### Task goal
Transcribe the records that follow exactly. Skip the pictures.

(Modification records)
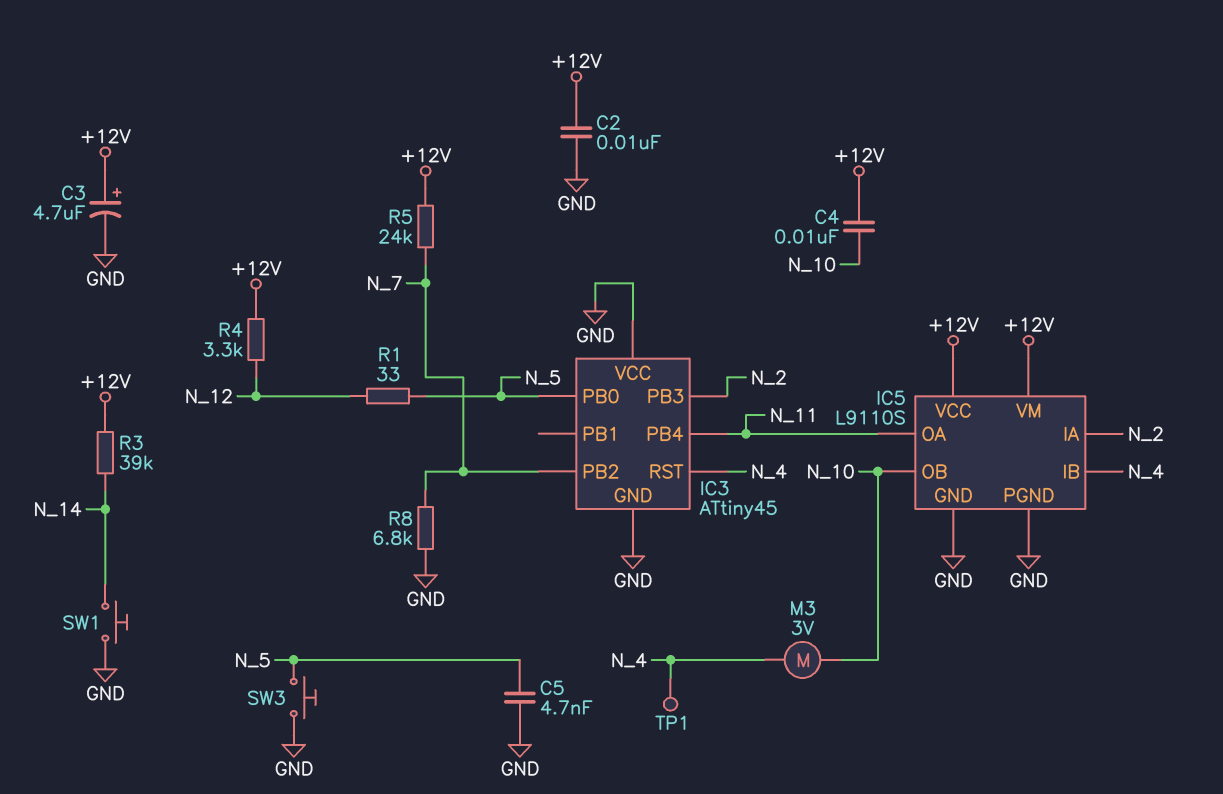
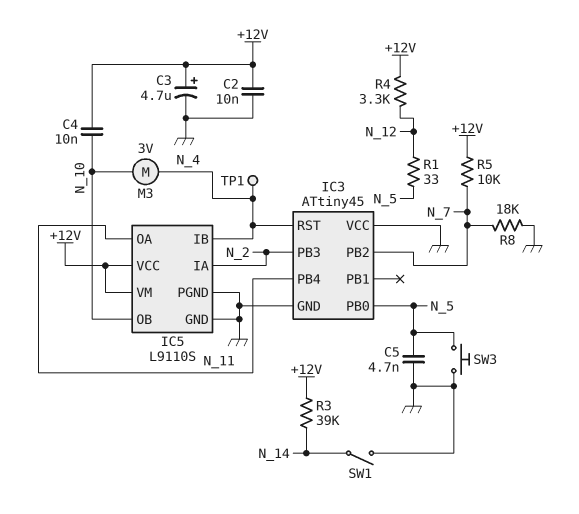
R5: 24k (+12V, N_7) -> 10k (+12V, N_7)
R8: 6.8k (GND, N_7) -> 18k (GND, N_7)
SW1: button (GND, N_14) -> switch (GND, N_14)

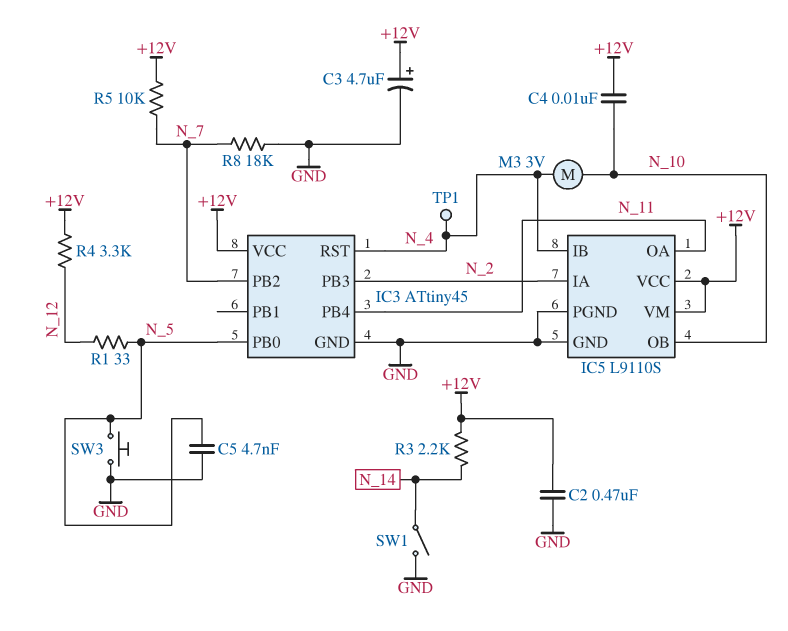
C2: 10nF (+12V, GND) -> 470nF (+12V, GND)
IC3 pin VCC: GND -> +12V
R3: 39k (+12V, N_14) -> 2.2k (+12V, N_14)

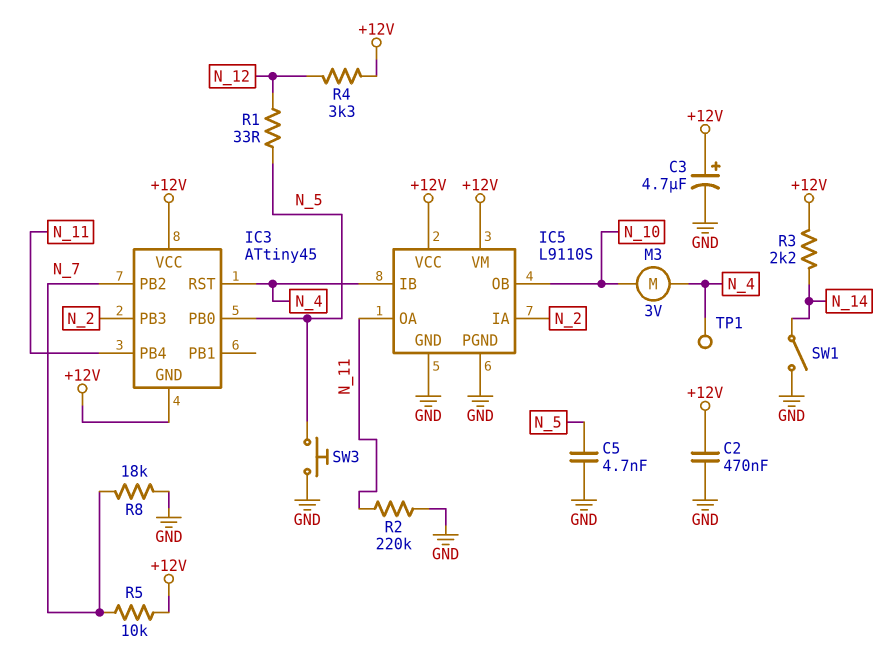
C4: 10nF (+12V, N_10) -> none
IC3 pin GND: GND -> +12V
R2: none -> 220k (GND, N_11)

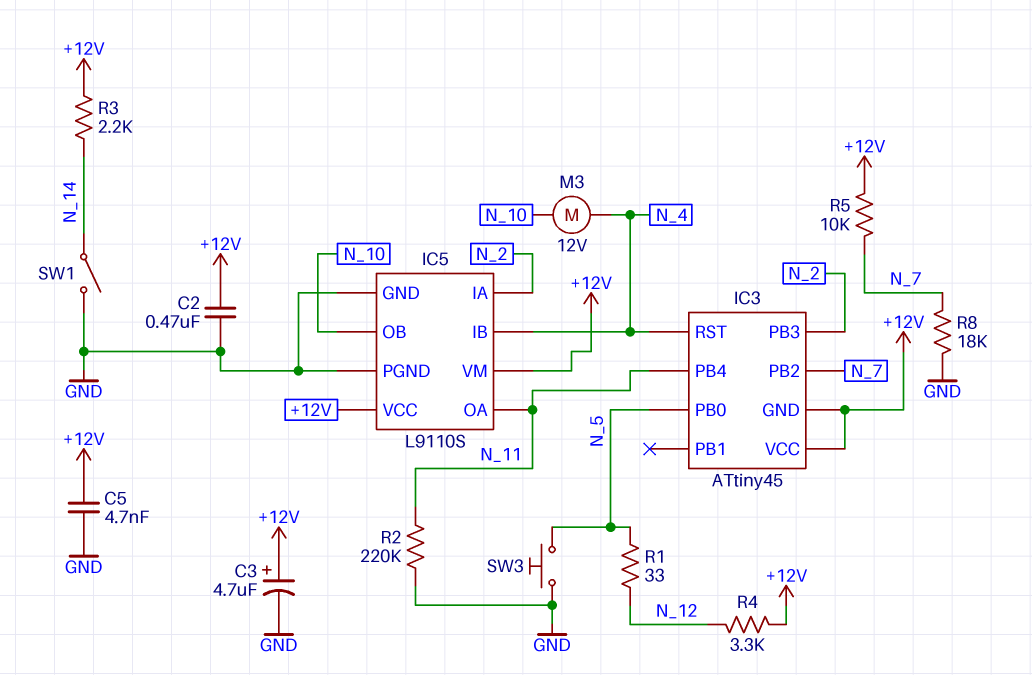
C5: 4.7nF (GND, N_5) -> 4.7nF (+12V, GND)
M3: motor 3V (N_4, N_10) -> motor 12V (N_4, N_10)
TP1: test point (N_4) -> none

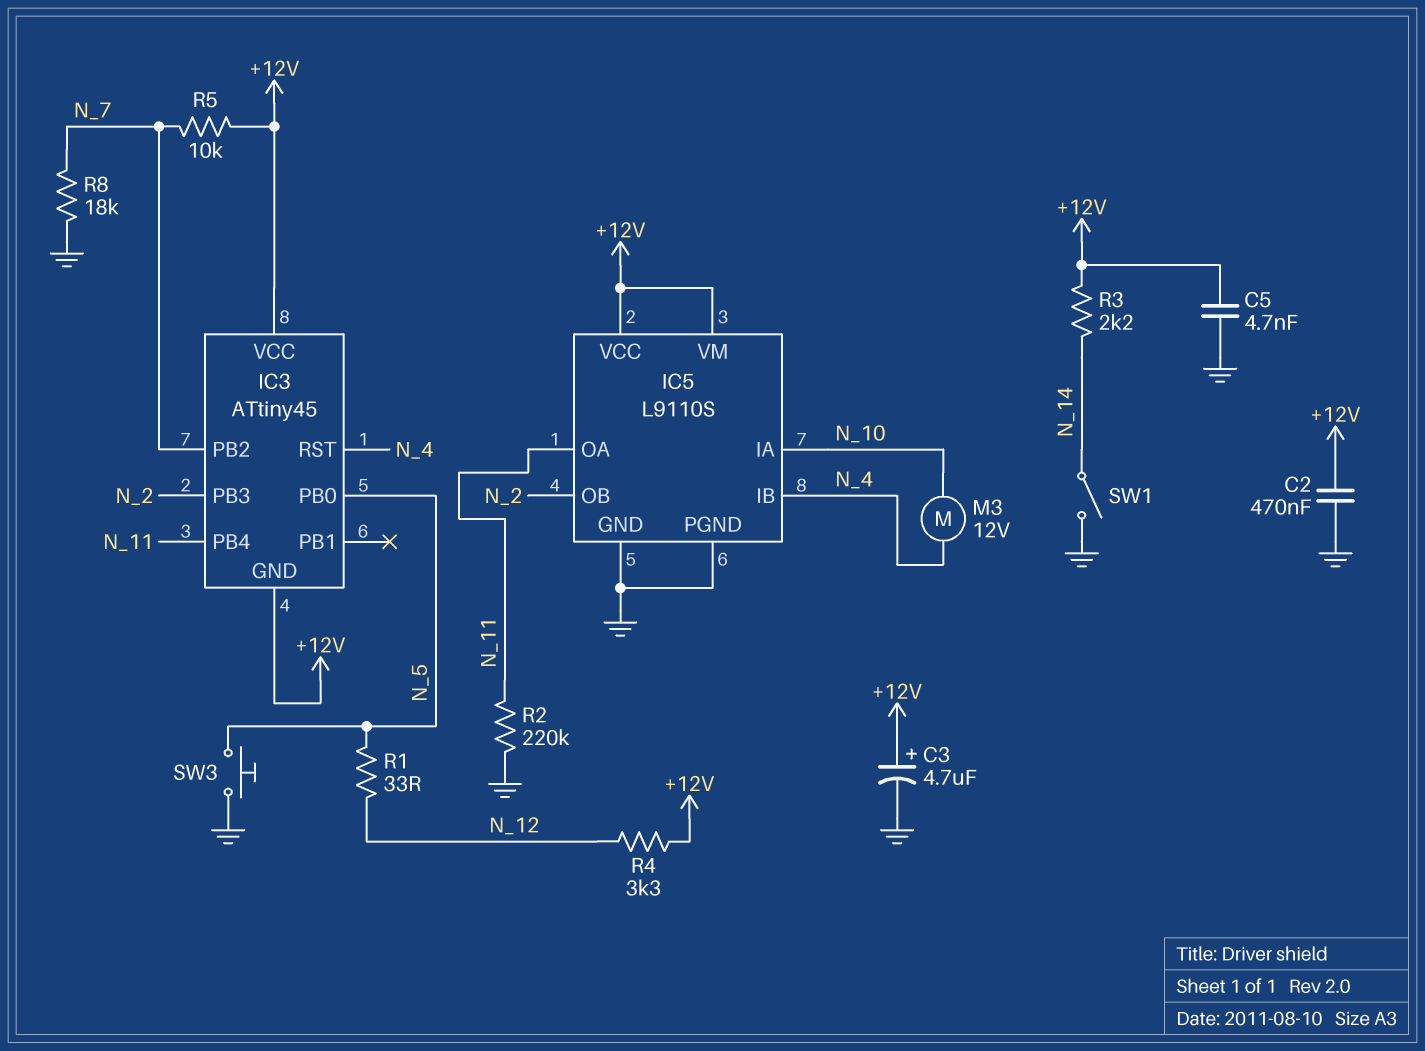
IC5 pin IA: N_2 -> N_10
IC5 pin OB: N_10 -> N_2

### The completed task
R5: 24k (+12V, N_7) -> 10k (+12V, N_7)
R8: 6.8k (GND, N_7) -> 18k (GND, N_7)
SW1: button (GND, N_14) -> switch (GND, N_14)

C2: 10nF (+12V, GND) -> 470nF (+12V, GND)
IC3 pin VCC: GND -> +12V
R3: 39k (+12V, N_14) -> 2.2k (+12V, N_14)

C4: 10nF (+12V, N_10) -> none
IC3 pin GND: GND -> +12V
R2: none -> 220k (GND, N_11)

C5: 4.7nF (GND, N_5) -> 4.7nF (+12V, GND)
M3: motor 3V (N_4, N_10) -> motor 12V (N_4, N_10)
TP1: test point (N_4) -> none

IC5 pin IA: N_2 -> N_10
IC5 pin OB: N_10 -> N_2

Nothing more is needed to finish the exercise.